Exercise: Lines before the one containing "R10: none -> 68k (+3V3, ADC)" are to be skipped; reproduce that line and the rest of the records below exactly.

________

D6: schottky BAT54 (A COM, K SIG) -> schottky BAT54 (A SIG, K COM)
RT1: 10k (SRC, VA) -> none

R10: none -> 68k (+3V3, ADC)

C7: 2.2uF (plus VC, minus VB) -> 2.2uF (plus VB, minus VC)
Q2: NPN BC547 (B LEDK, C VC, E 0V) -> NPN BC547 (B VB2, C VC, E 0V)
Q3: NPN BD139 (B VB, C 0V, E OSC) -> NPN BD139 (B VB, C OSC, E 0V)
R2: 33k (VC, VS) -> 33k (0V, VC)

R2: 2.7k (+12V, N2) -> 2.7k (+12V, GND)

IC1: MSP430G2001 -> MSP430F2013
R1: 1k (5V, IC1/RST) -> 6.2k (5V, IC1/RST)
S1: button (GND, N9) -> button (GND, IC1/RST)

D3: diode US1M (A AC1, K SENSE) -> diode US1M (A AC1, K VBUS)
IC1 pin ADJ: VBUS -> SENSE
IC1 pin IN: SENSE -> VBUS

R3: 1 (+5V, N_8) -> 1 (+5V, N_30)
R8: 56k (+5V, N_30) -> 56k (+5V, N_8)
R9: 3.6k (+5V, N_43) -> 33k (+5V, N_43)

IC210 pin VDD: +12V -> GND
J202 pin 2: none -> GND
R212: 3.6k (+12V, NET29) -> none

________

Your response:
R10: none -> 68k (+3V3, ADC)

C7: 2.2uF (plus VC, minus VB) -> 2.2uF (plus VB, minus VC)
Q2: NPN BC547 (B LEDK, C VC, E 0V) -> NPN BC547 (B VB2, C VC, E 0V)
Q3: NPN BD139 (B VB, C 0V, E OSC) -> NPN BD139 (B VB, C OSC, E 0V)
R2: 33k (VC, VS) -> 33k (0V, VC)

R2: 2.7k (+12V, N2) -> 2.7k (+12V, GND)

IC1: MSP430G2001 -> MSP430F2013
R1: 1k (5V, IC1/RST) -> 6.2k (5V, IC1/RST)
S1: button (GND, N9) -> button (GND, IC1/RST)

D3: diode US1M (A AC1, K SENSE) -> diode US1M (A AC1, K VBUS)
IC1 pin ADJ: VBUS -> SENSE
IC1 pin IN: SENSE -> VBUS

R3: 1 (+5V, N_8) -> 1 (+5V, N_30)
R8: 56k (+5V, N_30) -> 56k (+5V, N_8)
R9: 3.6k (+5V, N_43) -> 33k (+5V, N_43)

IC210 pin VDD: +12V -> GND
J202 pin 2: none -> GND
R212: 3.6k (+12V, NET29) -> none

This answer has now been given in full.